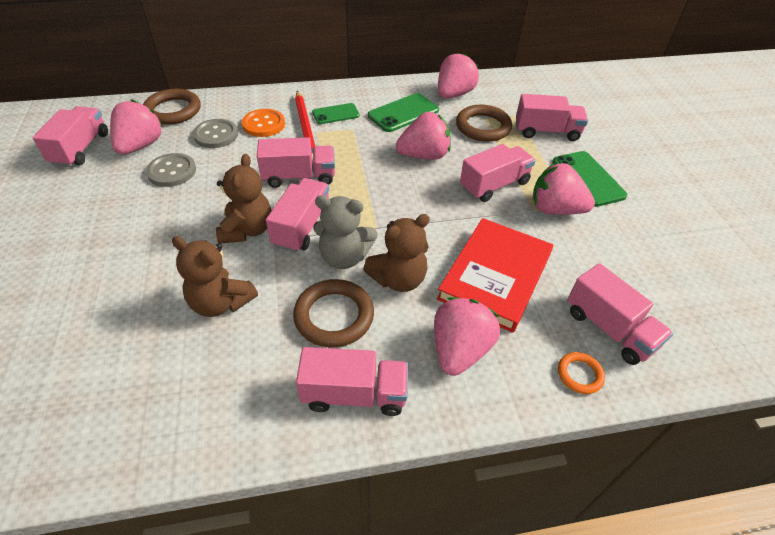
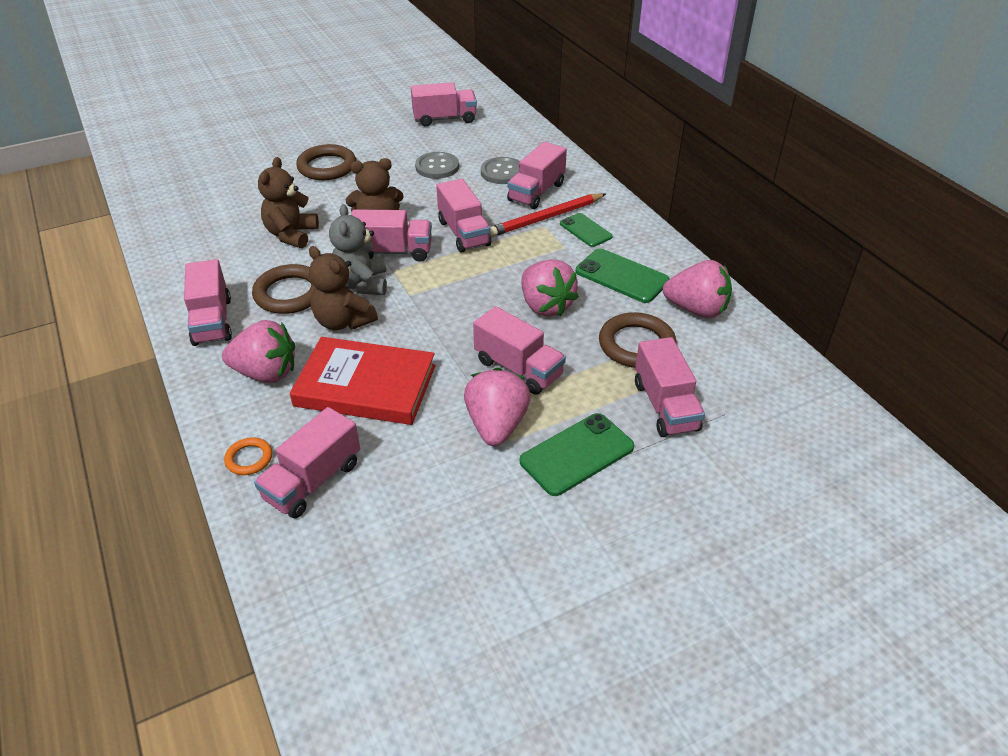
camera: 75 degrees right, 5 degrees down
pink strawberry [110,99,163,155] -> none
brown ring [143,89,201,125] -> brown ring moved to [296,144,356,180]
orange button [242,109,285,137] -> pink truck [507,142,567,209]

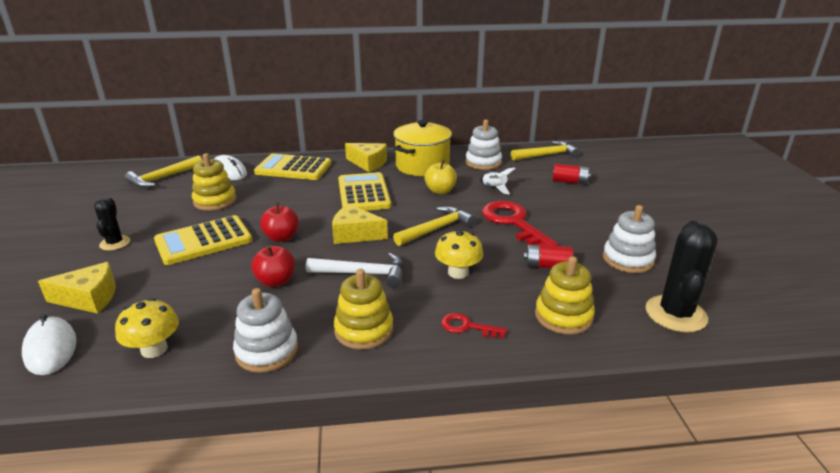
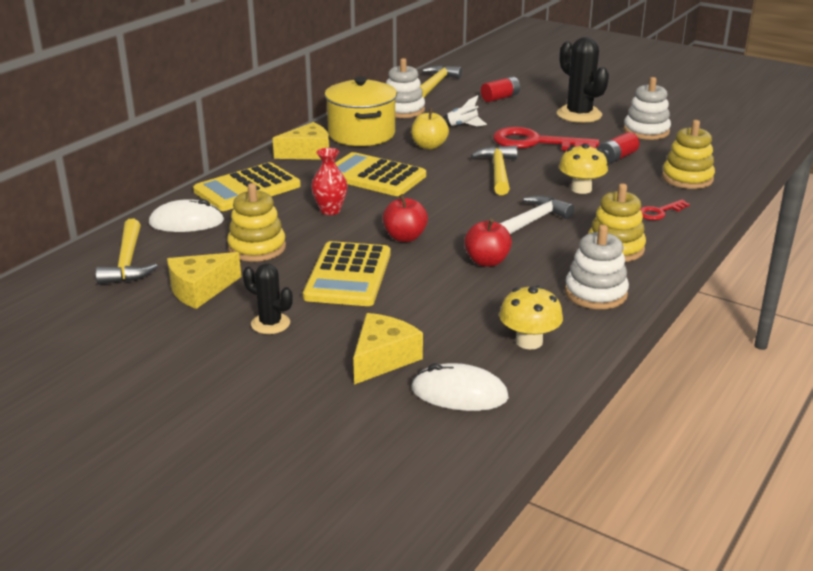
camera: 50 degrees left, 0 degrees up
yellow cheese [332,204,388,244] -> yellow cheese moved to [167,252,241,309]
black cactus [645,221,718,332] -> black cactus moved to [557,37,609,123]
none -> red vase [311,148,347,215]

· · · · · · ·

WHAT YOU WILL DO:
Can you quote exactly the lines from the one containing "black cactus [645,221,718,332]" through the last line of the records above, and nothing else?

RESULT:
black cactus [645,221,718,332] -> black cactus moved to [557,37,609,123]
none -> red vase [311,148,347,215]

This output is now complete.